_DIRECTIONS_: An exact copy of all the data is needed, with every picture left out.

Top of MATERIAL TO PROCESS

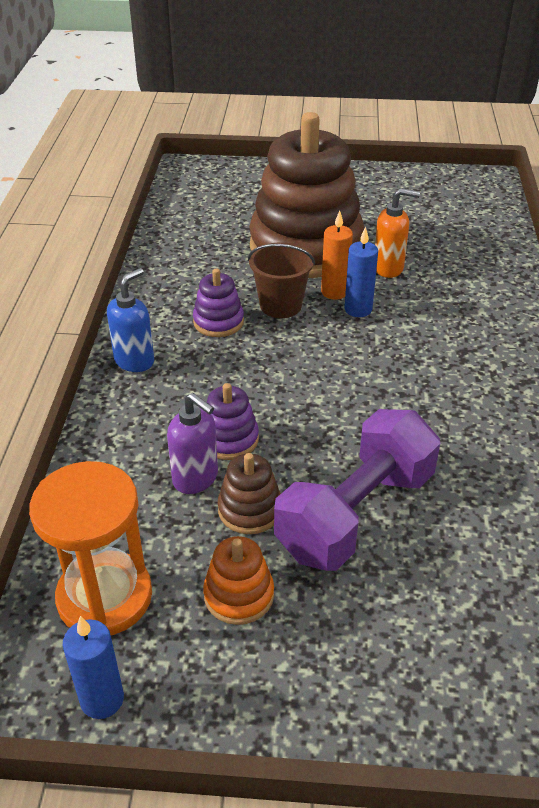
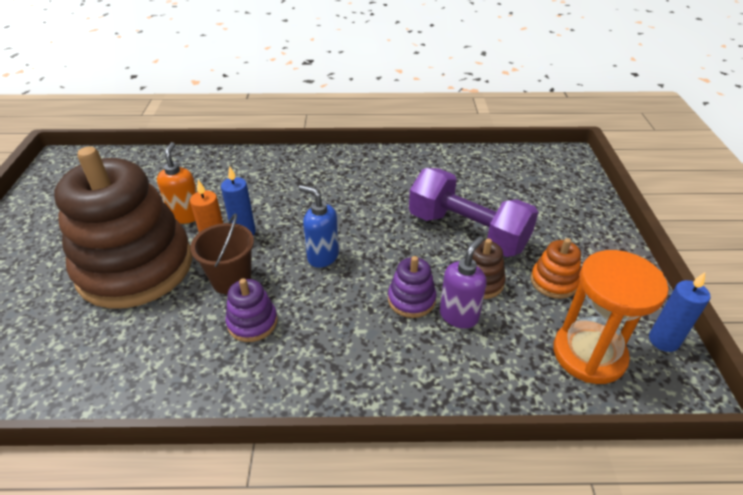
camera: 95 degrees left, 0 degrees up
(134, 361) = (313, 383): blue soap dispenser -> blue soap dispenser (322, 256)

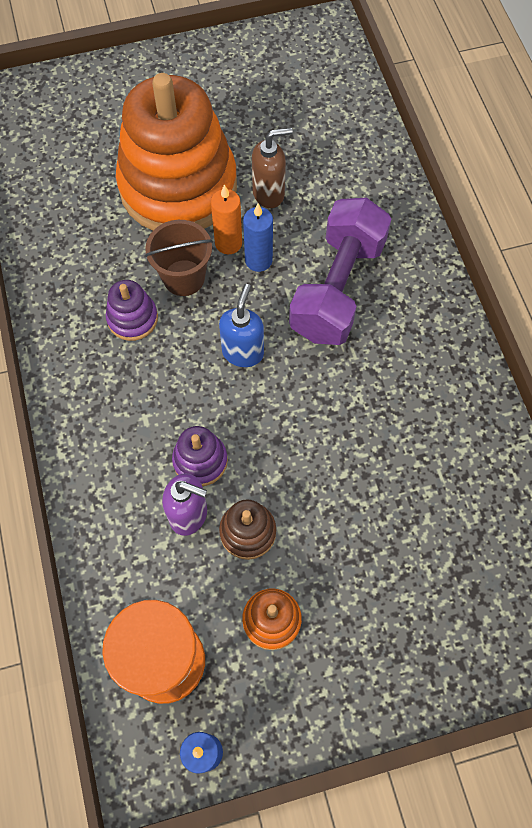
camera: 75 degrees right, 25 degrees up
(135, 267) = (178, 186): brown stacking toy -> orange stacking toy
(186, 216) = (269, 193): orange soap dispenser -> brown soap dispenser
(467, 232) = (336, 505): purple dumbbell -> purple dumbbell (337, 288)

Bottom of MATERIAL TO PROCESS

_OUTPUT OF THE TASK_:
camera: 95 degrees left, 0 degrees up
(134, 361) = (313, 383): blue soap dispenser -> blue soap dispenser (322, 256)

camera: 75 degrees right, 25 degrees up
(135, 267) = (178, 186): brown stacking toy -> orange stacking toy
(186, 216) = (269, 193): orange soap dispenser -> brown soap dispenser
(467, 232) = (336, 505): purple dumbbell -> purple dumbbell (337, 288)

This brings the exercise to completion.